*** Supplied data ***

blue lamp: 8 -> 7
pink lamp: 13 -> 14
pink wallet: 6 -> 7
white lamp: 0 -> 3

*** End of Supplied data ***
*** Supplied data ***

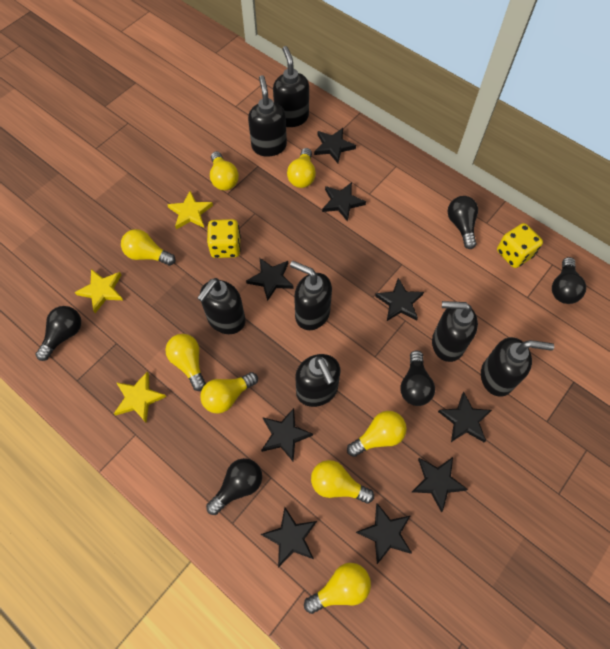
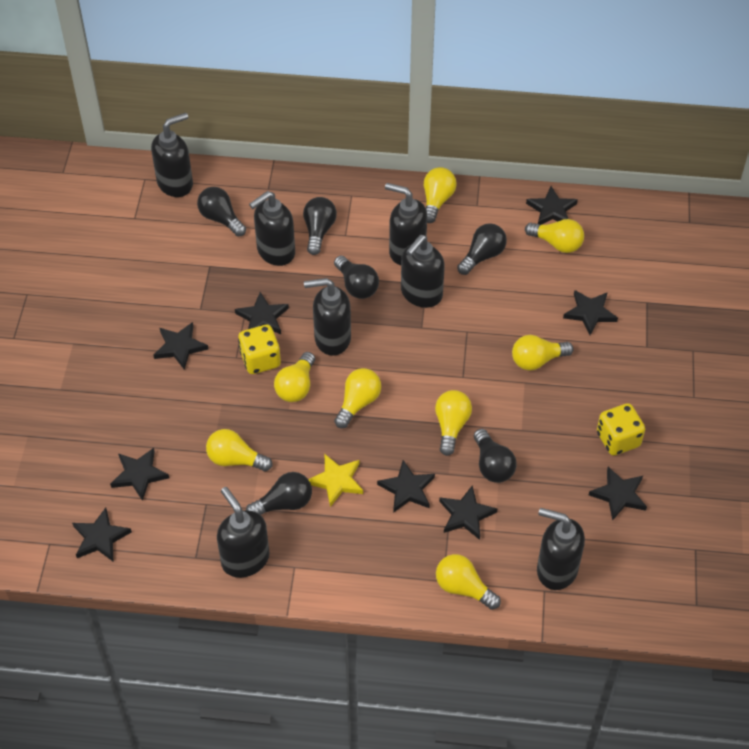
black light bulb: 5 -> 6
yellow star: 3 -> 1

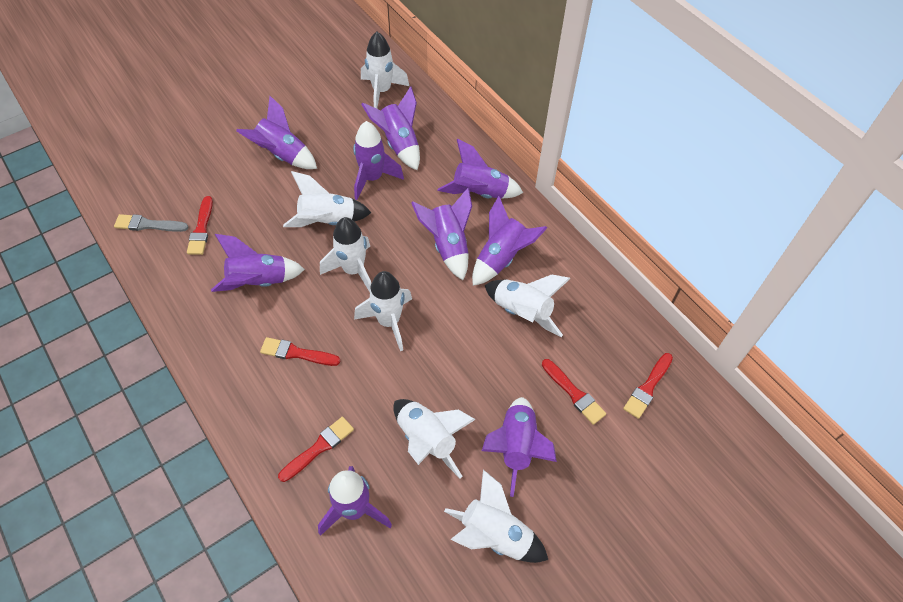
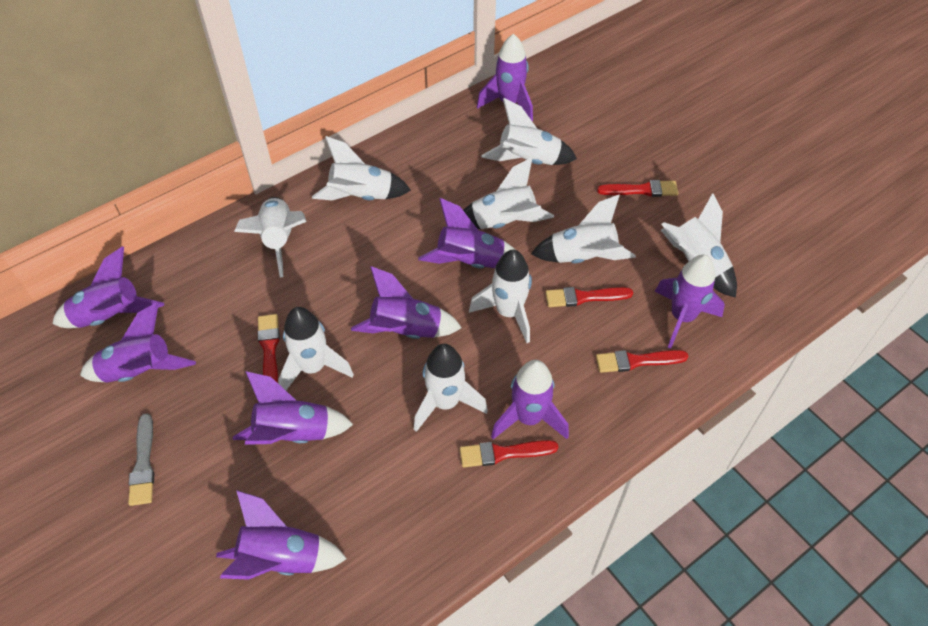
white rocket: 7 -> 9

*** End of Supplied data ***

▶ Problem statement: Retype exactly the lines of the data above that fall between the line with "blue lamp: 8 -> 7" and the line with "white lamp: 0 -> 3", inclusive, and add nothing.

▶ Result of this task:
blue lamp: 8 -> 7
pink lamp: 13 -> 14
pink wallet: 6 -> 7
white lamp: 0 -> 3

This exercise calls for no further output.